* [Exercise directions]: The entries below are to be transcribed in full, without their images.

* [Records]:
****************

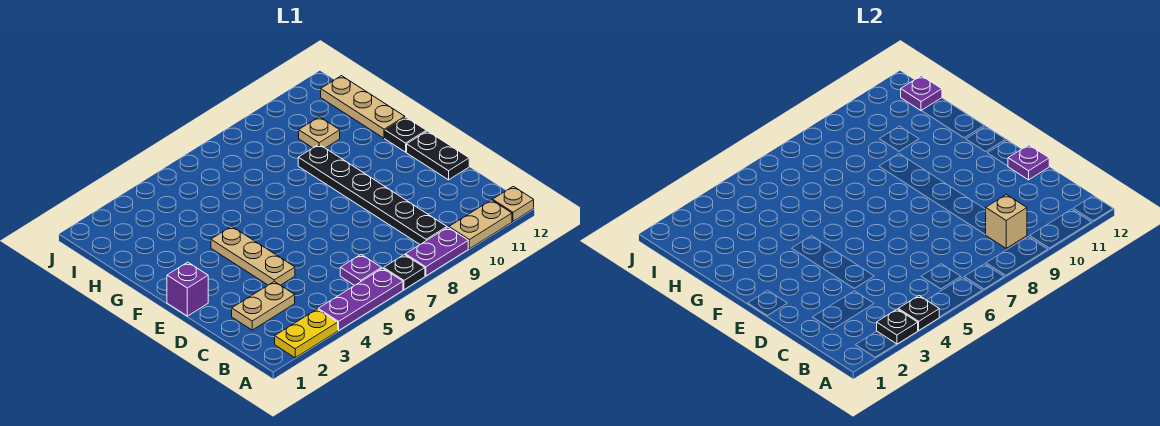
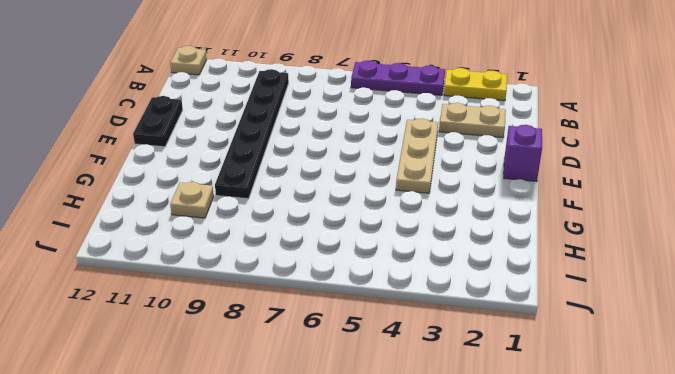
none -> black 1x1 plate [383,255,425,290]
none -> purple 1x2 plate [405,227,468,276]
none -> tan 1x2 plate [449,200,512,249]

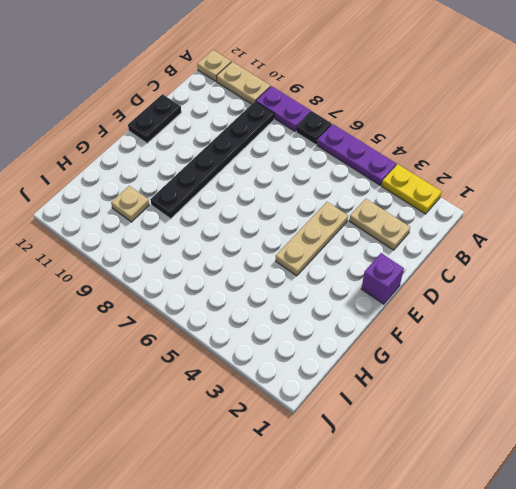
none -> purple 1x1 plate [340,255,382,286]
none -> black 1x1 plate [385,117,426,152]
none -> tan 1x3 plate [321,76,405,138]

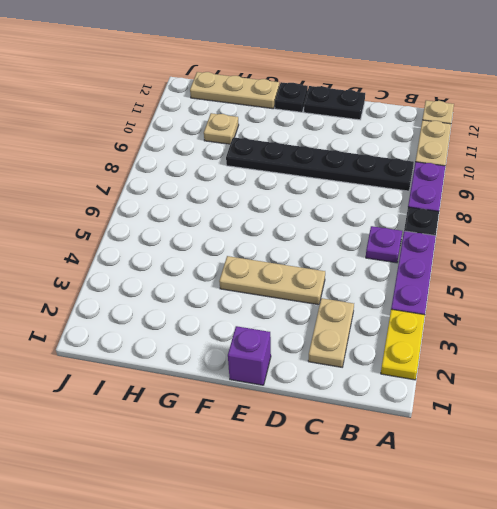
none -> black 1x1 plate [877,309,918,344]
none -> black 1x1 plate [898,296,939,330]
none -> tan 1x1 brick [986,195,1027,248]

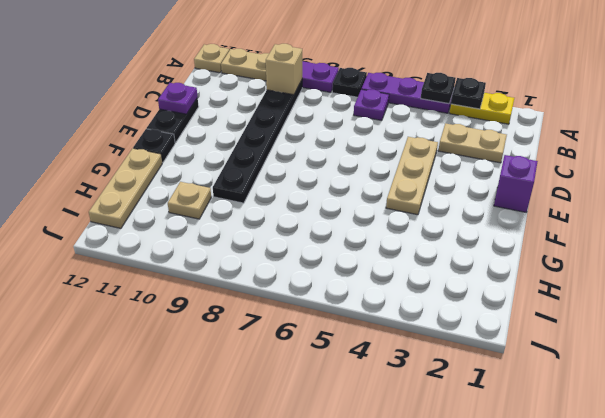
none -> purple 1x1 plate [901,76,942,111]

****************

* [The completed task]:
none -> black 1x1 plate [383,255,425,290]
none -> purple 1x2 plate [405,227,468,276]
none -> tan 1x2 plate [449,200,512,249]

none -> purple 1x1 plate [340,255,382,286]
none -> black 1x1 plate [385,117,426,152]
none -> tan 1x3 plate [321,76,405,138]

none -> black 1x1 plate [877,309,918,344]
none -> black 1x1 plate [898,296,939,330]
none -> tan 1x1 brick [986,195,1027,248]

none -> purple 1x1 plate [901,76,942,111]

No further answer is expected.